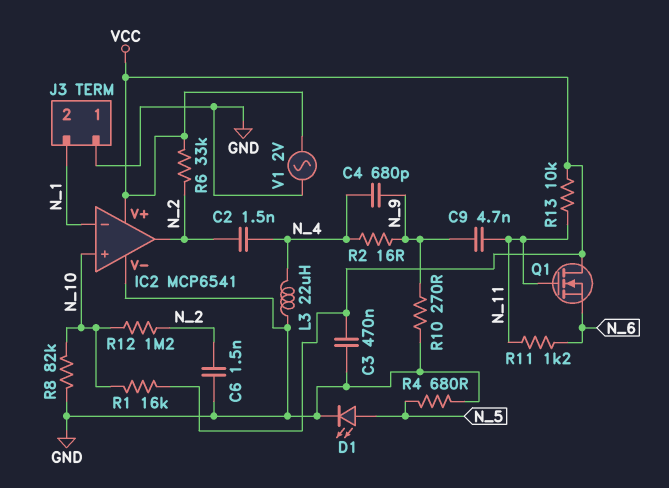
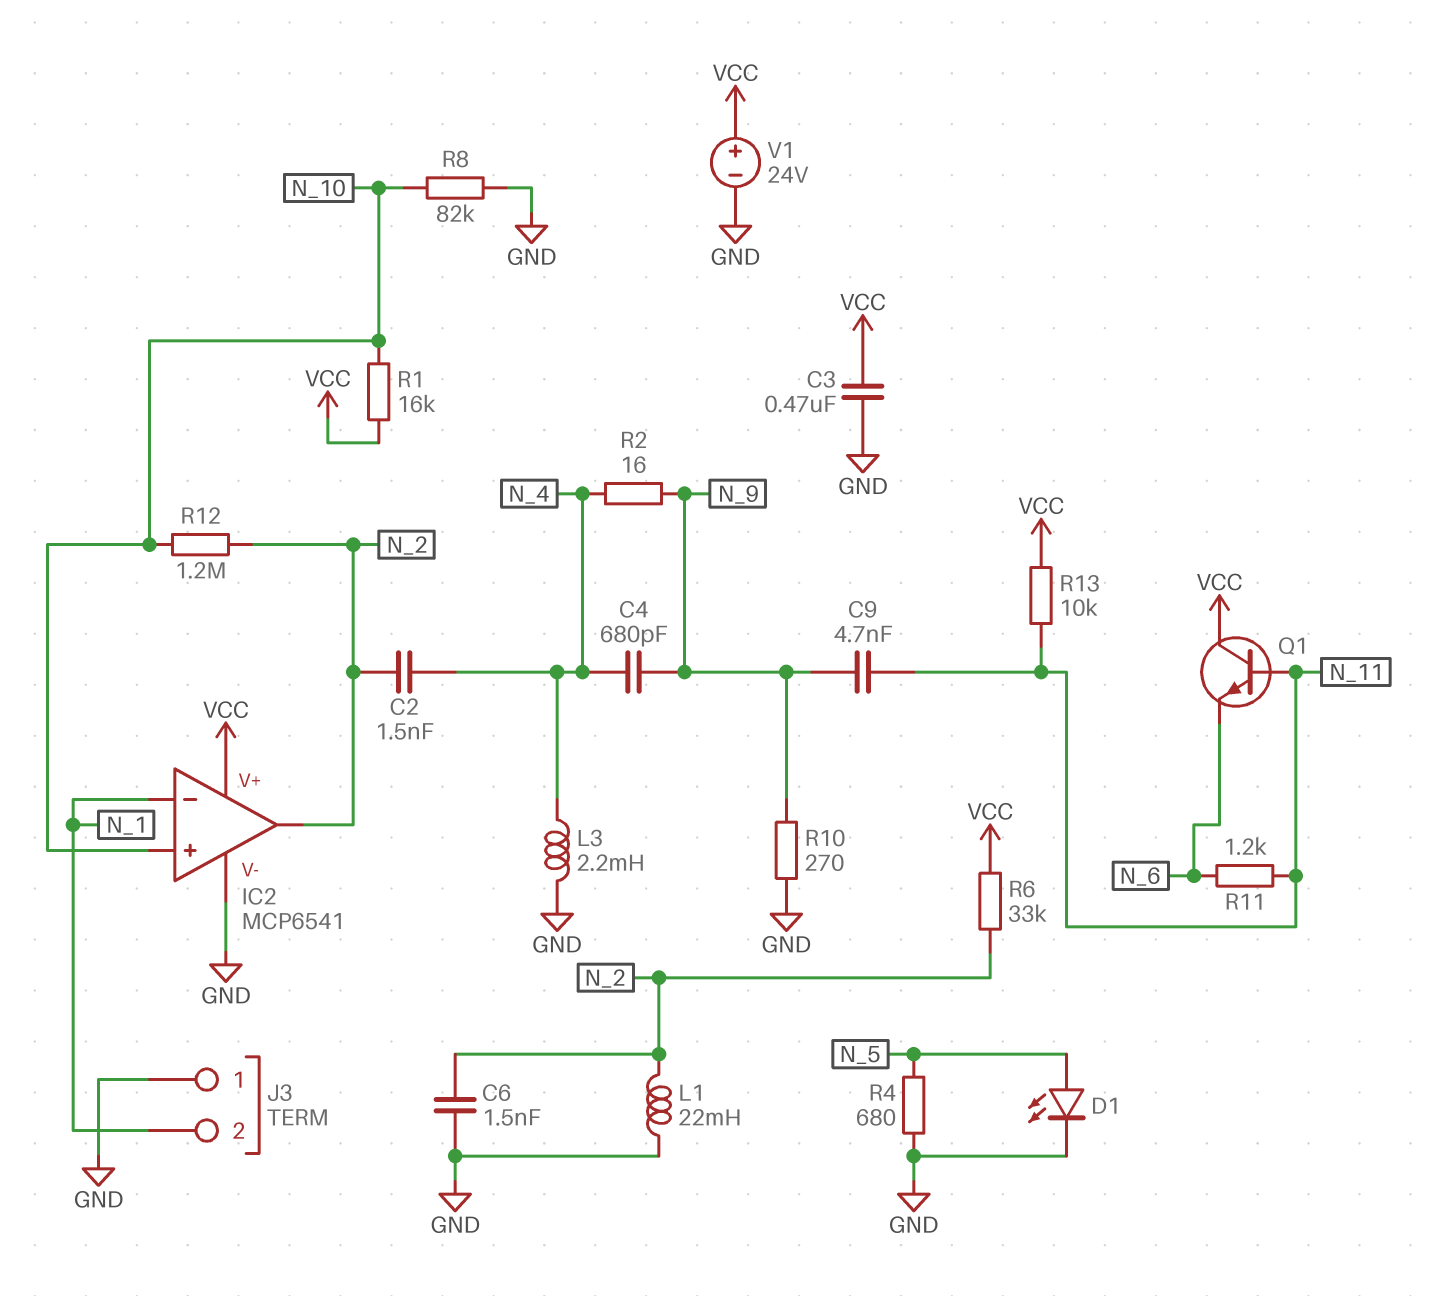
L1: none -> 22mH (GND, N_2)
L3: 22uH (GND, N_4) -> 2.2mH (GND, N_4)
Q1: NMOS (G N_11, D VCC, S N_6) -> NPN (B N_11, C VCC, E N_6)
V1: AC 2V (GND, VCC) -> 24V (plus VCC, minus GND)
---
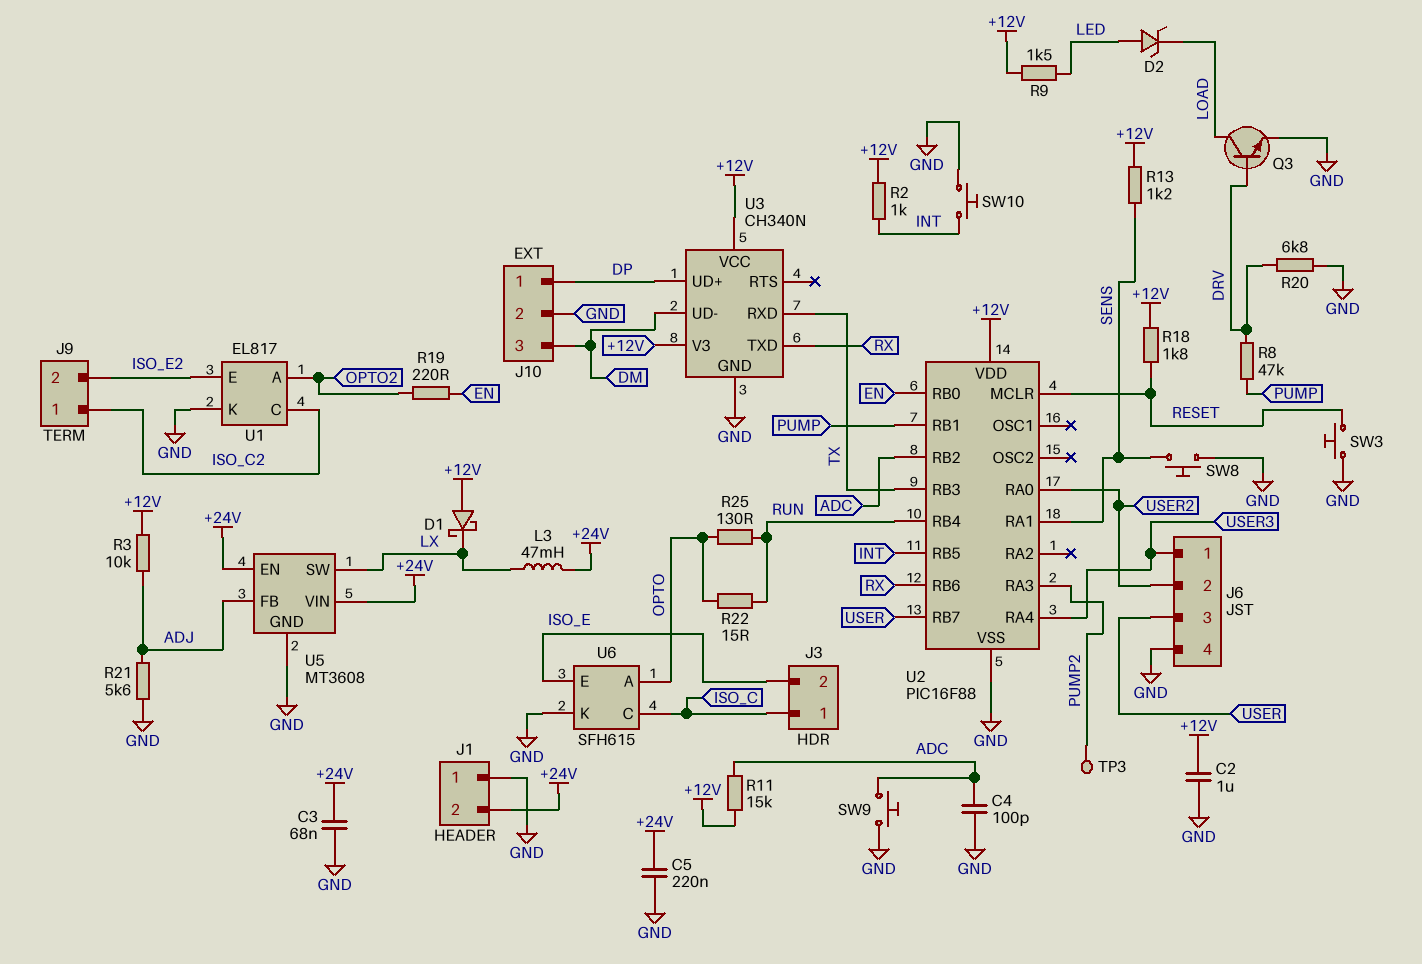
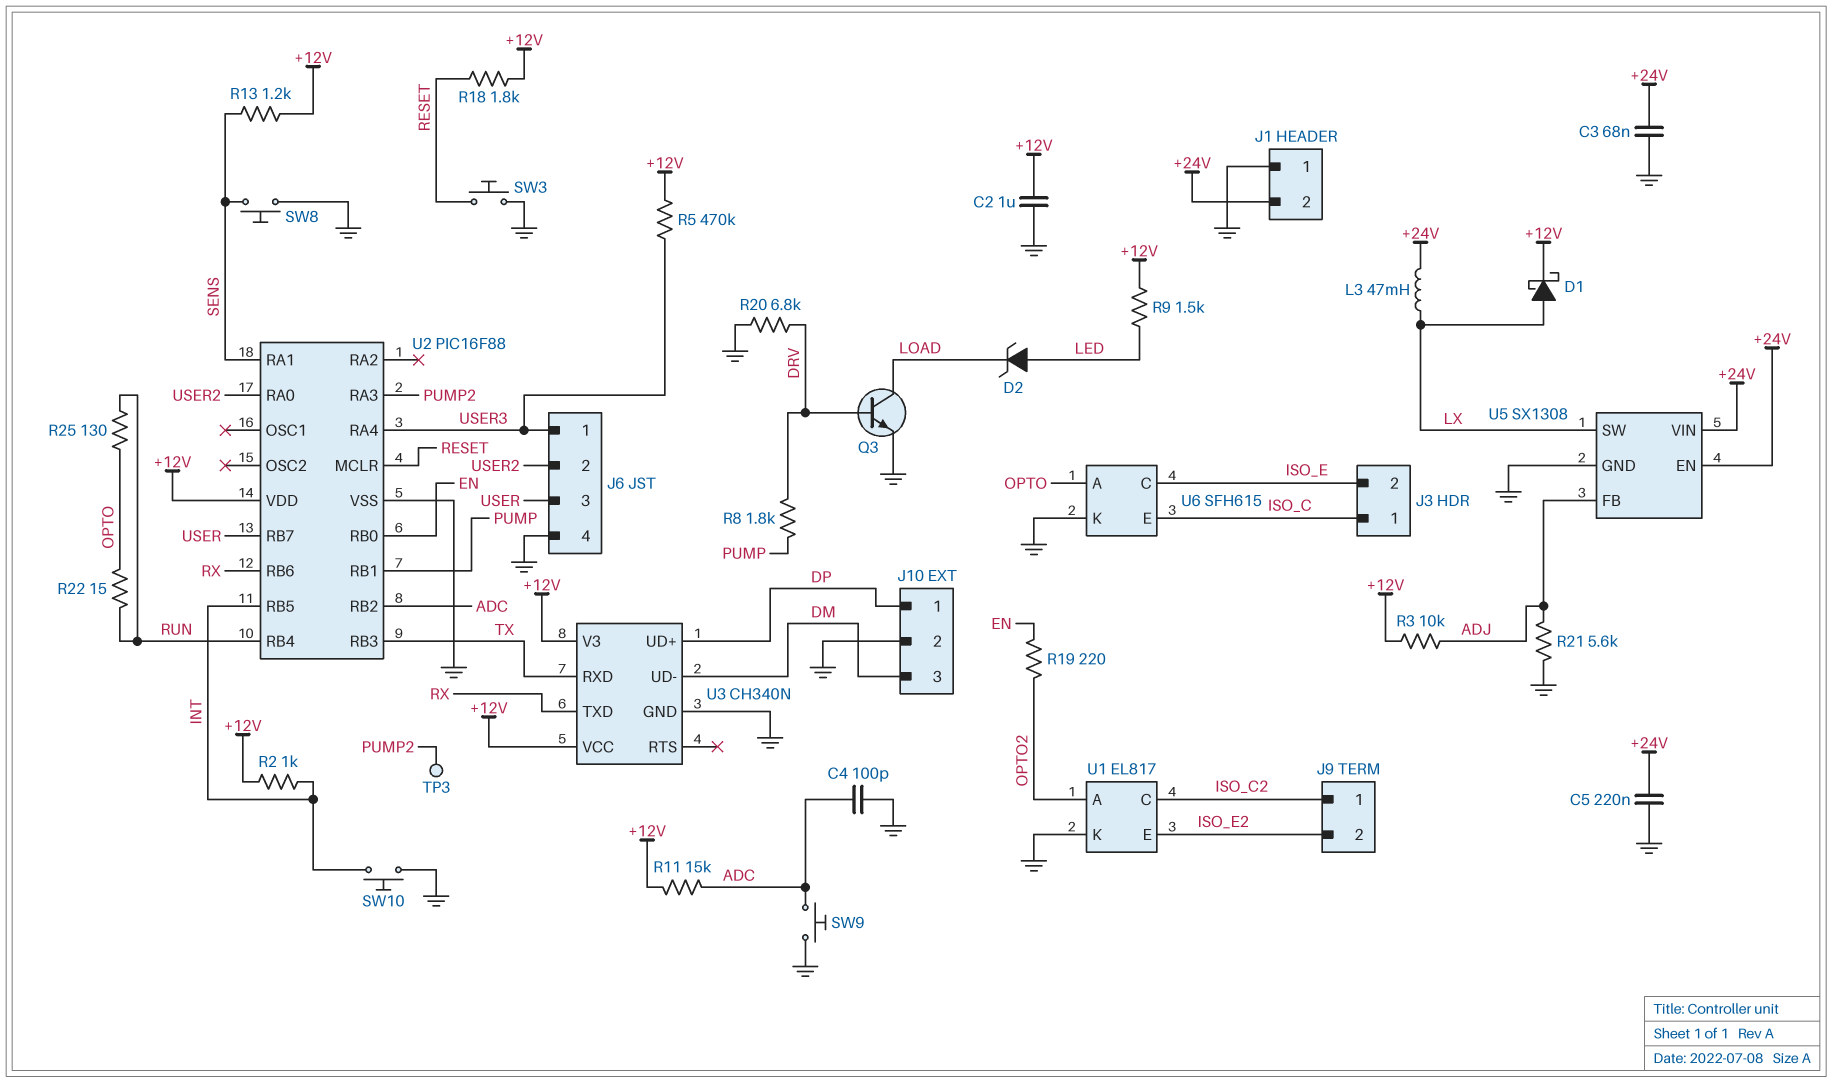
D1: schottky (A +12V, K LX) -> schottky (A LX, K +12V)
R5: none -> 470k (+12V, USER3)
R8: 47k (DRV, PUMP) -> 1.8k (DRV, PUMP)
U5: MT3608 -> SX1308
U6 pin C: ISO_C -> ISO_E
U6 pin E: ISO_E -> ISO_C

→ Task to complete
Every line above from the line with "L3: 22uH (GND, N_4) -> 2.2mH (GND, N_4)" to the line with "V1: AC 2V (GND, VCC)", inclusive, must be returned exactly; no other line belongs in the reply.

→ Answer to the exercise
L3: 22uH (GND, N_4) -> 2.2mH (GND, N_4)
Q1: NMOS (G N_11, D VCC, S N_6) -> NPN (B N_11, C VCC, E N_6)
V1: AC 2V (GND, VCC) -> 24V (plus VCC, minus GND)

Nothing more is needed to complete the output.